# [Entries provided]

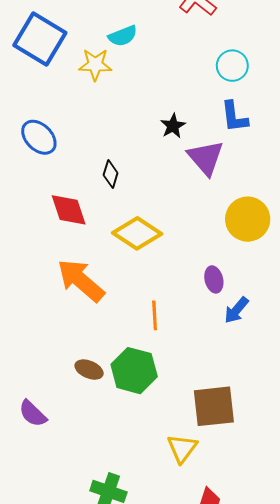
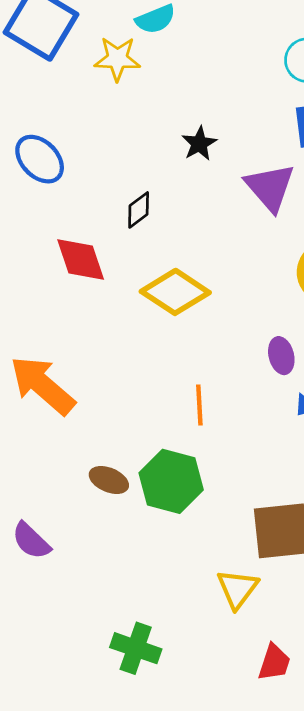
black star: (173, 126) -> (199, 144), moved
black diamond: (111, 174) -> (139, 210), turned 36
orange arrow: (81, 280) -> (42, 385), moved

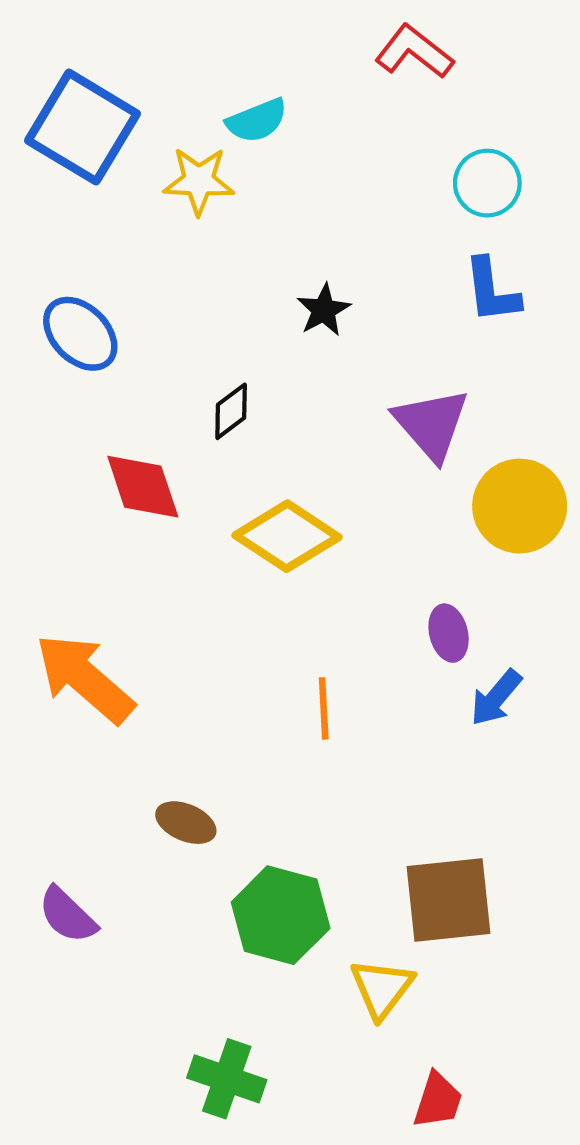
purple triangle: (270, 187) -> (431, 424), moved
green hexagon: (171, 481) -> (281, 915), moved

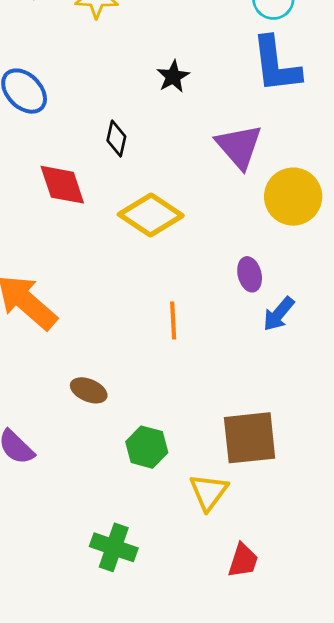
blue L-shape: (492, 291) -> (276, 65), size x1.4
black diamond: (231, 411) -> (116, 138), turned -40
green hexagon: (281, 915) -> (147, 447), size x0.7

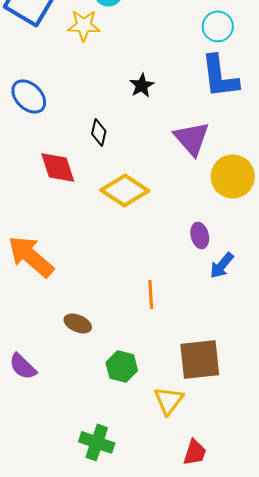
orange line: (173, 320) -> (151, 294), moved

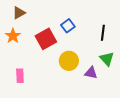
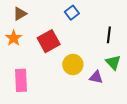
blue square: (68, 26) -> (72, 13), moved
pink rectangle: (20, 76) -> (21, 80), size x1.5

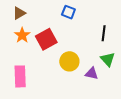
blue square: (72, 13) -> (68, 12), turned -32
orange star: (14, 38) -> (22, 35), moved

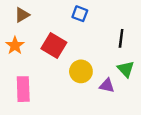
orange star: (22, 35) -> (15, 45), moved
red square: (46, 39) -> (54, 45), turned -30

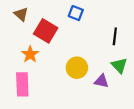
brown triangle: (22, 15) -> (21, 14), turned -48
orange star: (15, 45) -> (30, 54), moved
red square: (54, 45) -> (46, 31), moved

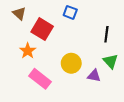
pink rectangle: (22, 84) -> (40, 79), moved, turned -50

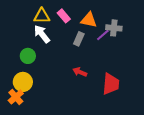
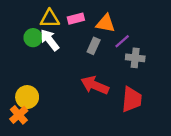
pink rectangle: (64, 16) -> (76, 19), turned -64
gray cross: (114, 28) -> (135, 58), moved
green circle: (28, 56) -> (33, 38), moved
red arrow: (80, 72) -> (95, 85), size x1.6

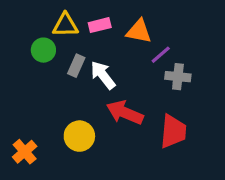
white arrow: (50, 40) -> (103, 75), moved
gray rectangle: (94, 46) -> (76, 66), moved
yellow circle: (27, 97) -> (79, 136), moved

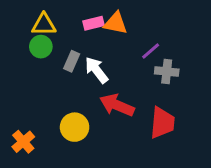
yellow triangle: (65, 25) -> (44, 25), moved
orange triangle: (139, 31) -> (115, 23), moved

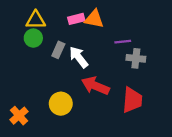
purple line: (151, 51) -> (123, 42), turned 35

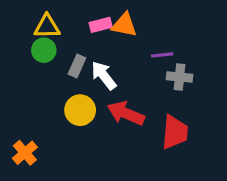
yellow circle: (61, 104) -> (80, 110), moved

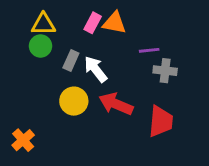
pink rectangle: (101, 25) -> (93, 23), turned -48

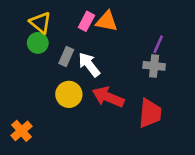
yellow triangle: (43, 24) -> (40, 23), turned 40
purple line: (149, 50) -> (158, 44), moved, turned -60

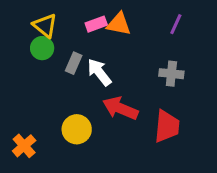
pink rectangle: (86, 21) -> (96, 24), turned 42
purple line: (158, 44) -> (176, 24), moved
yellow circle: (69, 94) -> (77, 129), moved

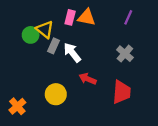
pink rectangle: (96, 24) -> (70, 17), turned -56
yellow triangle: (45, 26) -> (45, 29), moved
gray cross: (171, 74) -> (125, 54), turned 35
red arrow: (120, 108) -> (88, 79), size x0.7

# [Exercise requirements]
Each line from the one containing "pink rectangle: (86, 21)" through the last line of the entries above is to be extracted exactly. Pictures are not part of the copy.

# [Finished task]
pink rectangle: (86, 21) -> (96, 24), turned 42
purple line: (158, 44) -> (176, 24), moved
yellow circle: (69, 94) -> (77, 129), moved

pink rectangle: (96, 24) -> (70, 17), turned -56
yellow triangle: (45, 26) -> (45, 29), moved
gray cross: (171, 74) -> (125, 54), turned 35
red arrow: (120, 108) -> (88, 79), size x0.7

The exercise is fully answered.